→ **GIVEN PROBLEM**: Reproduce the records from the line containing "Stockholm: 11:56 -> none" through the final line, inclusive, with no changes.

→ **TASK MATERIAL**:
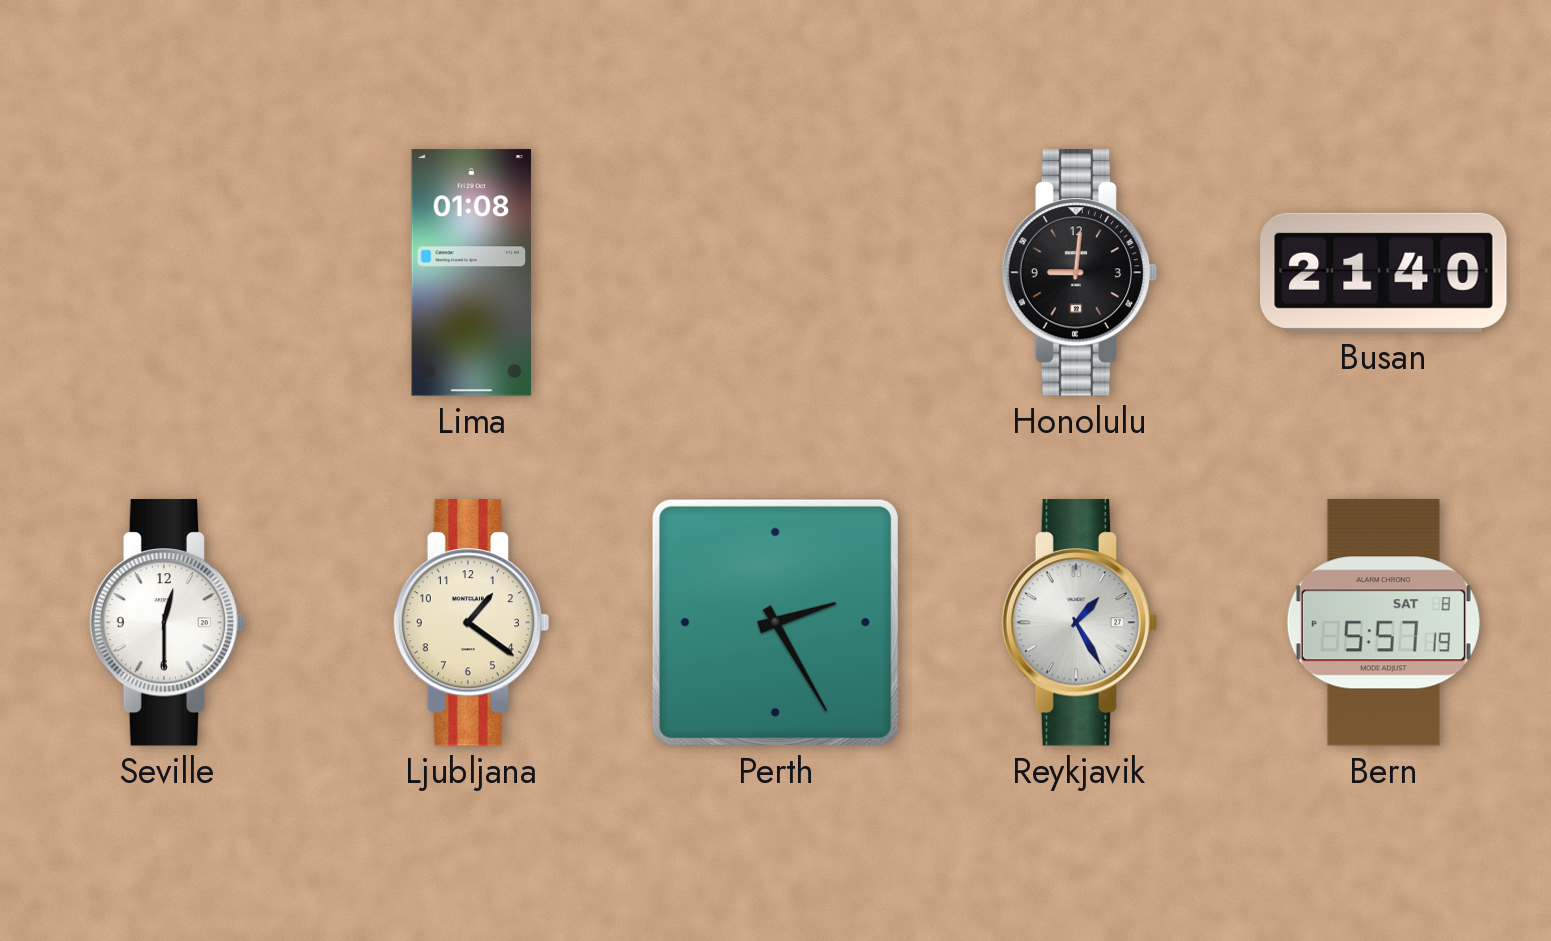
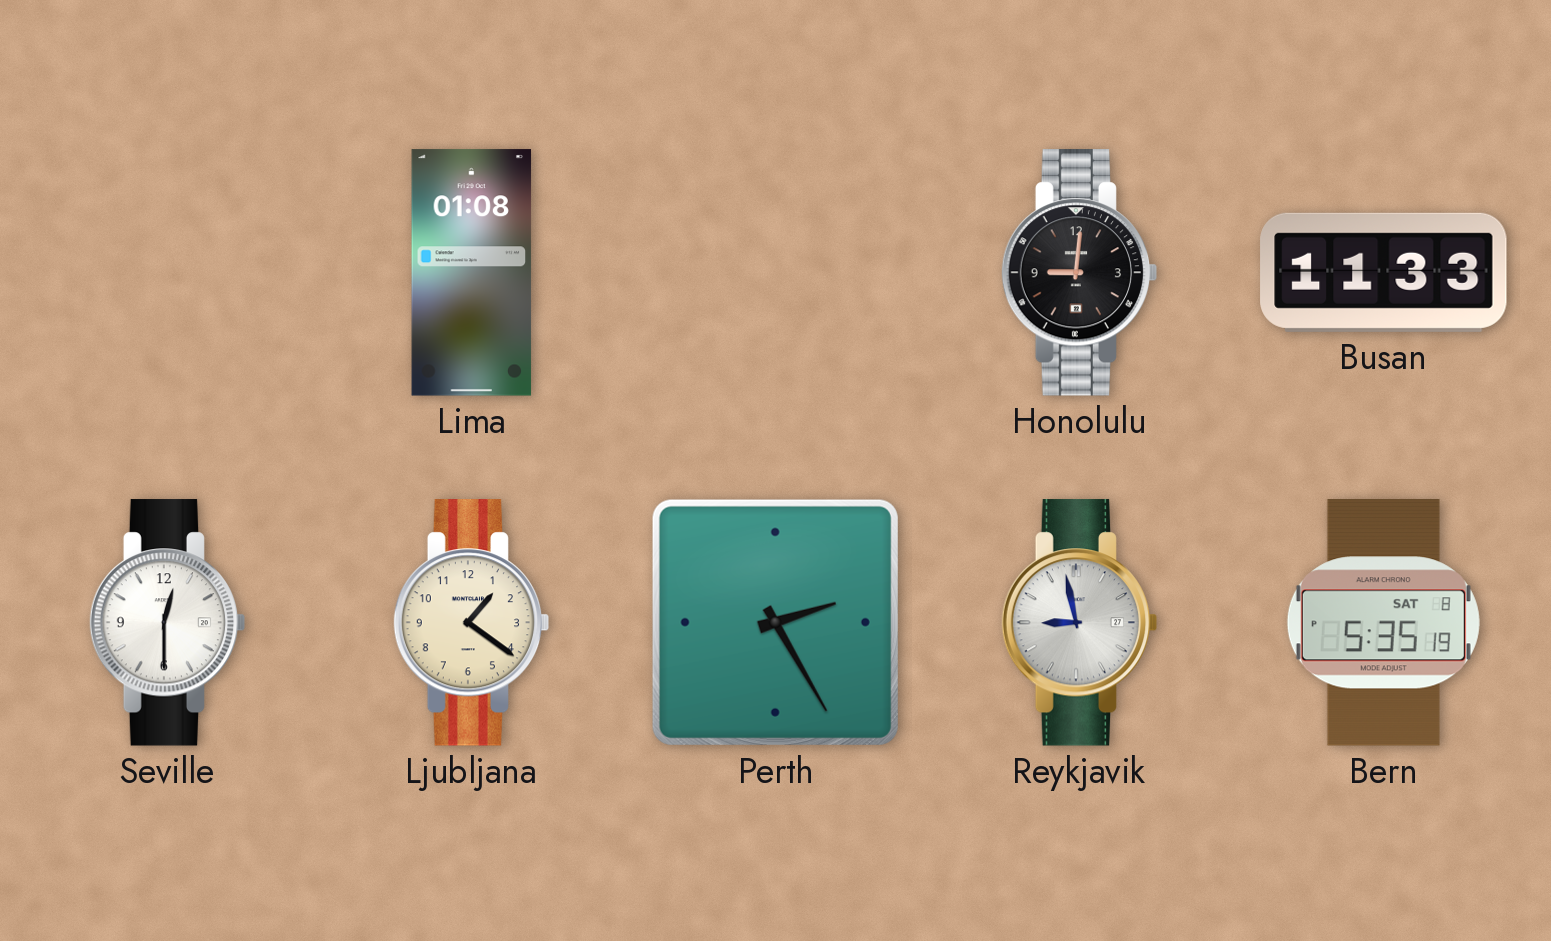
Busan: 21:40 -> 11:33
Reykjavik: 1:25 -> 8:58
Bern: 5:57 -> 5:35
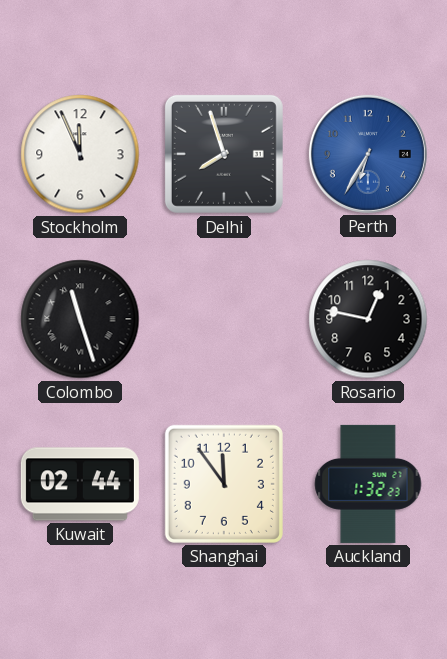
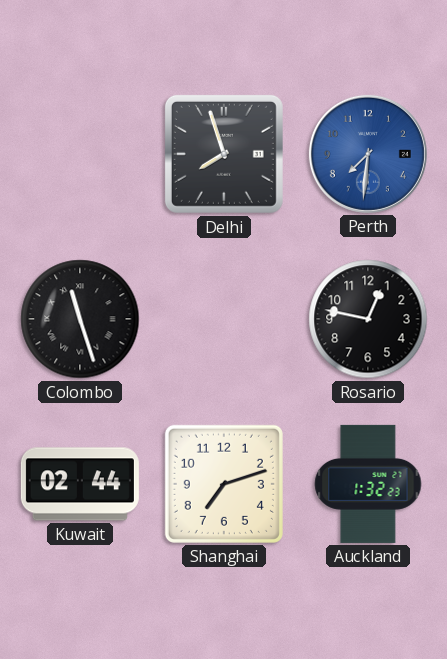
Stockholm: 11:56 -> none
Perth: 6:35 -> 7:31
Shanghai: 11:54 -> 7:12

→ **TASK ANSWER**:
Stockholm: 11:56 -> none
Perth: 6:35 -> 7:31
Shanghai: 11:54 -> 7:12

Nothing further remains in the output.